- [ASSIGNED TASK]
Repeat only the lines below from the one containing "C3: 680pF (N006, N035) -> 680pF (0V, N035)" through the one containing "U30: buffer (in", inclusive, exactly as written.

- [INPUT FOR THIS TASK]
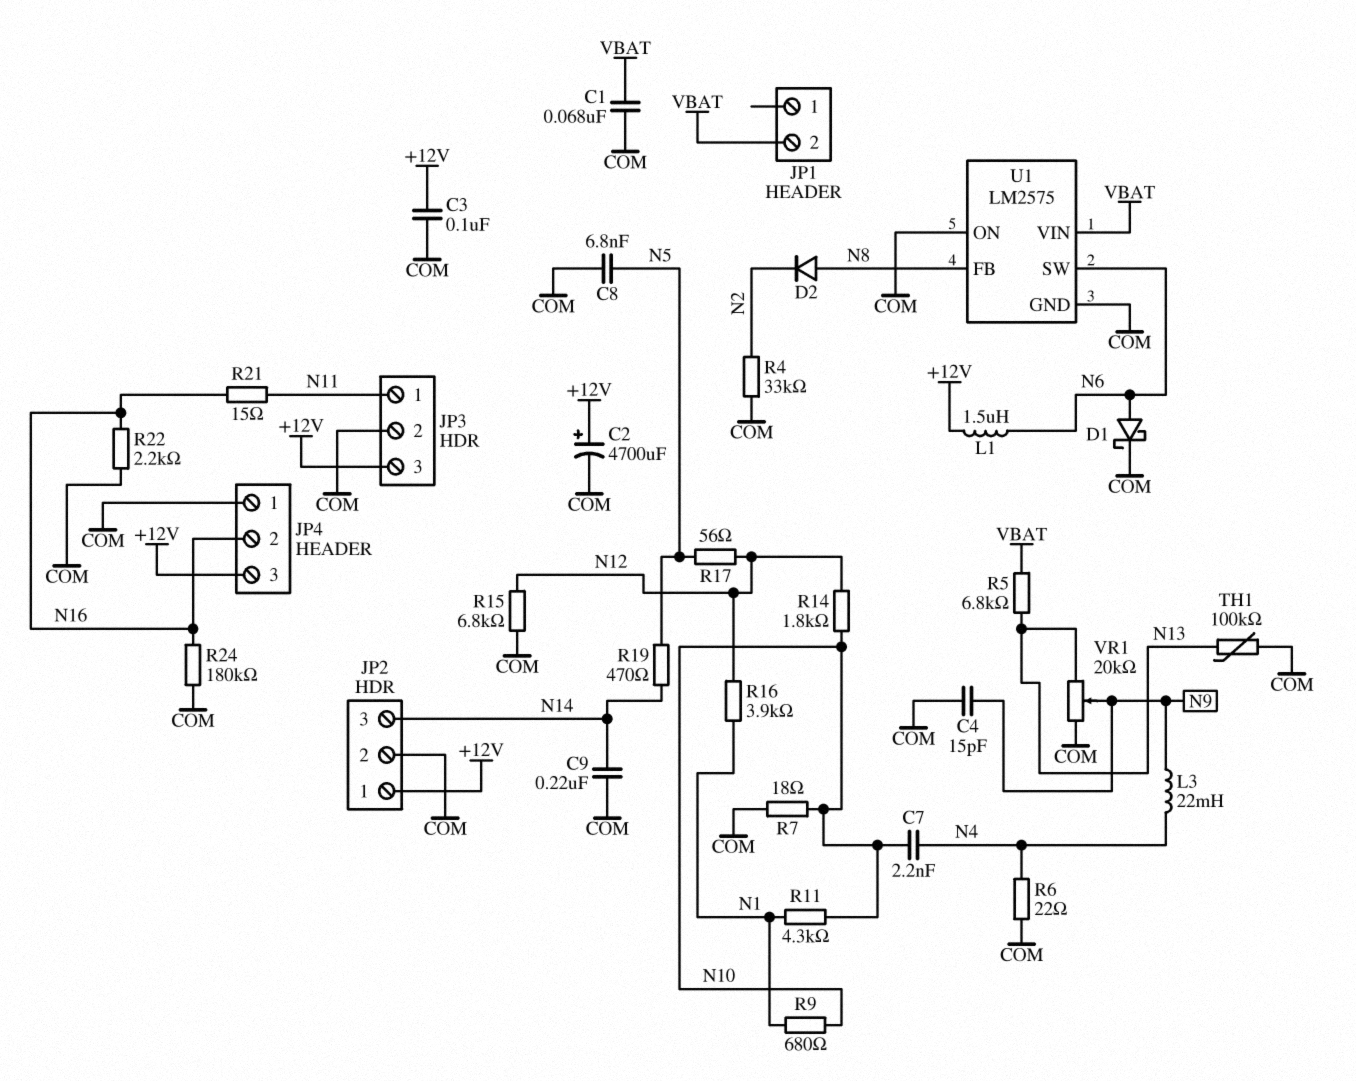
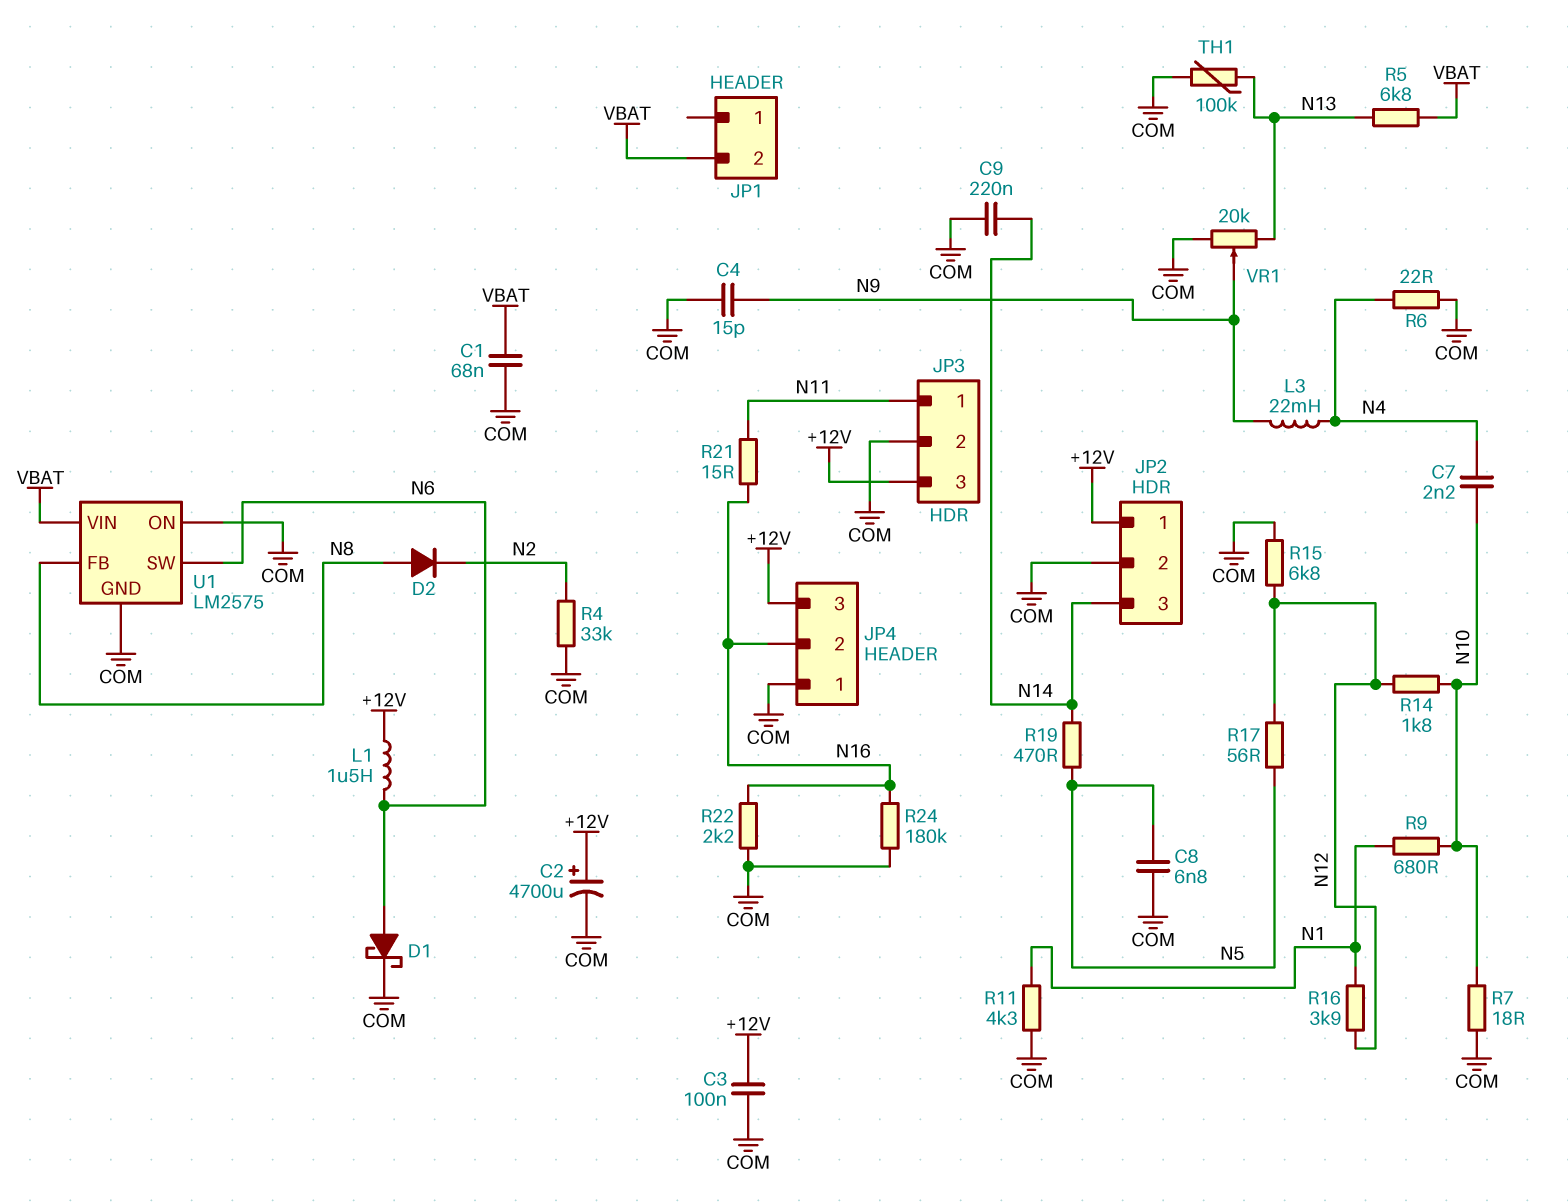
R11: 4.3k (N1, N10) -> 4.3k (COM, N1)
---
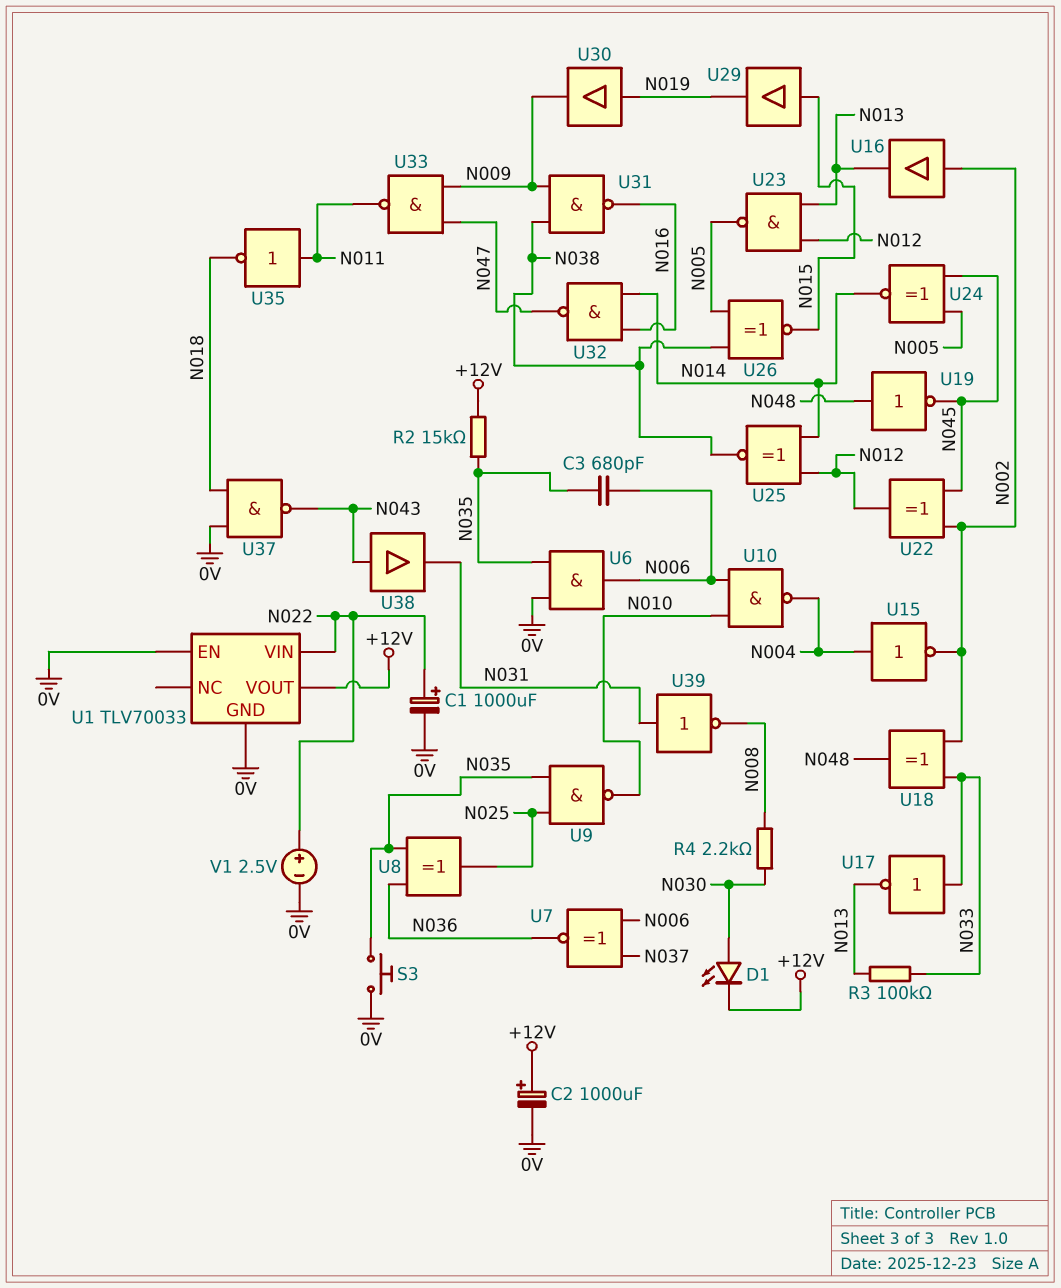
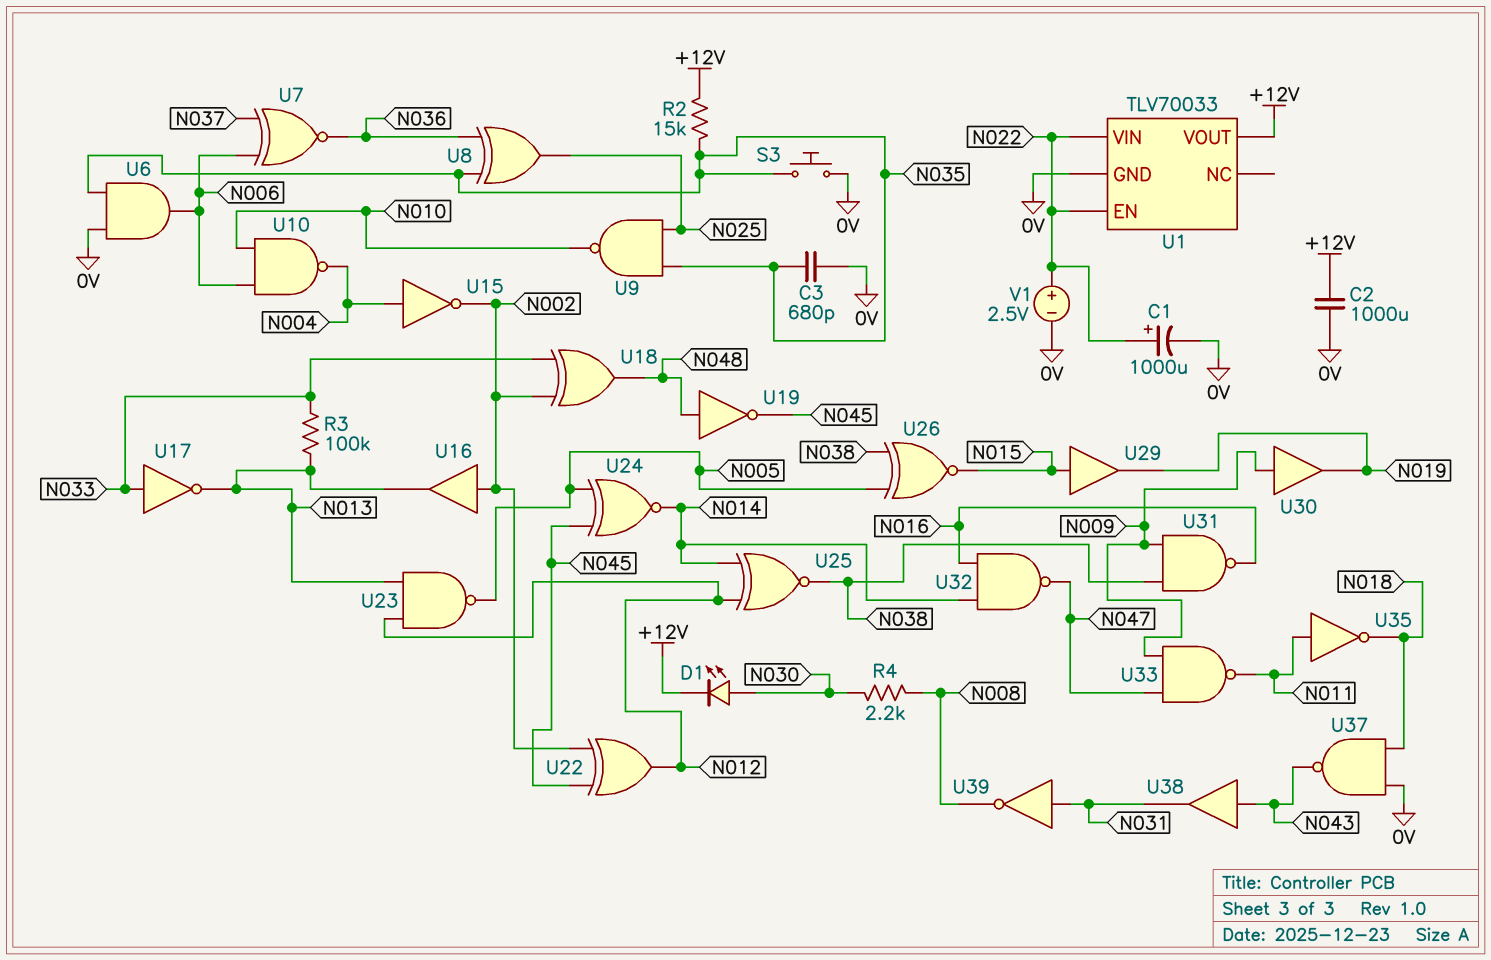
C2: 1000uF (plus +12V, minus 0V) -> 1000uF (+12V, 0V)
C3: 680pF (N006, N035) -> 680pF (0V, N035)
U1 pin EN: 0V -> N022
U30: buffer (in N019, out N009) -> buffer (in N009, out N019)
* * *
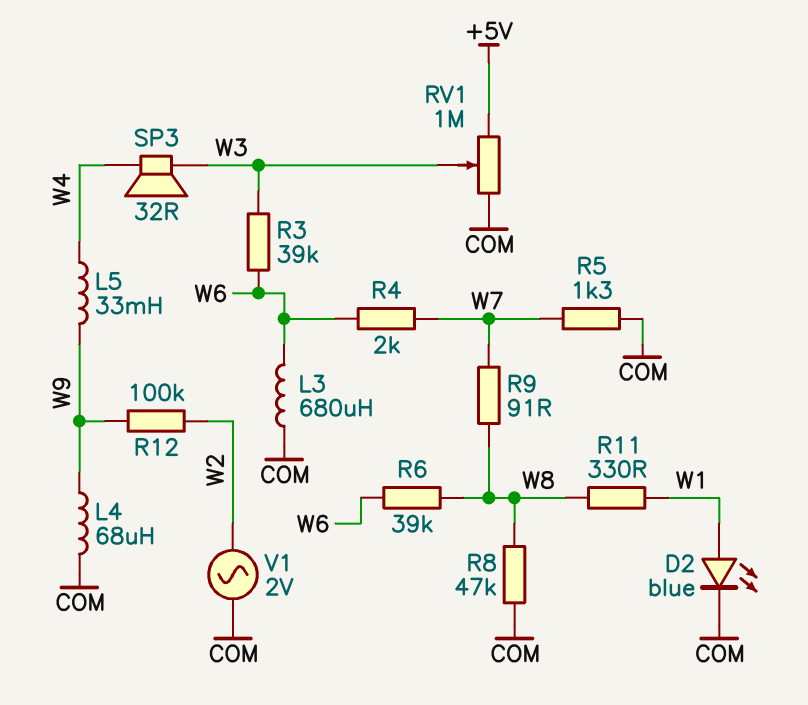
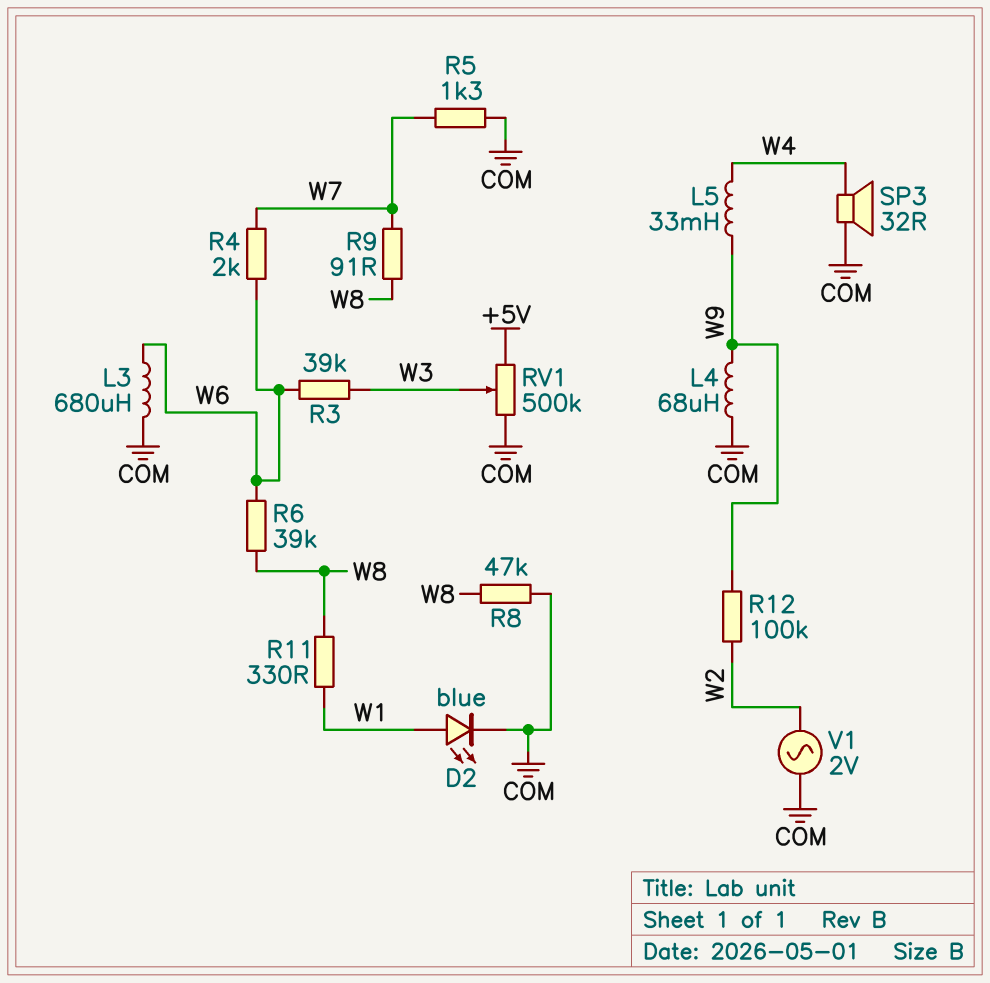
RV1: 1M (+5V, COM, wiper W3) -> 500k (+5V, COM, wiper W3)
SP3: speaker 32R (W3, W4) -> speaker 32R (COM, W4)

- [SOLUTION BELOW]
C3: 680pF (N006, N035) -> 680pF (0V, N035)
U1 pin EN: 0V -> N022
U30: buffer (in N019, out N009) -> buffer (in N009, out N019)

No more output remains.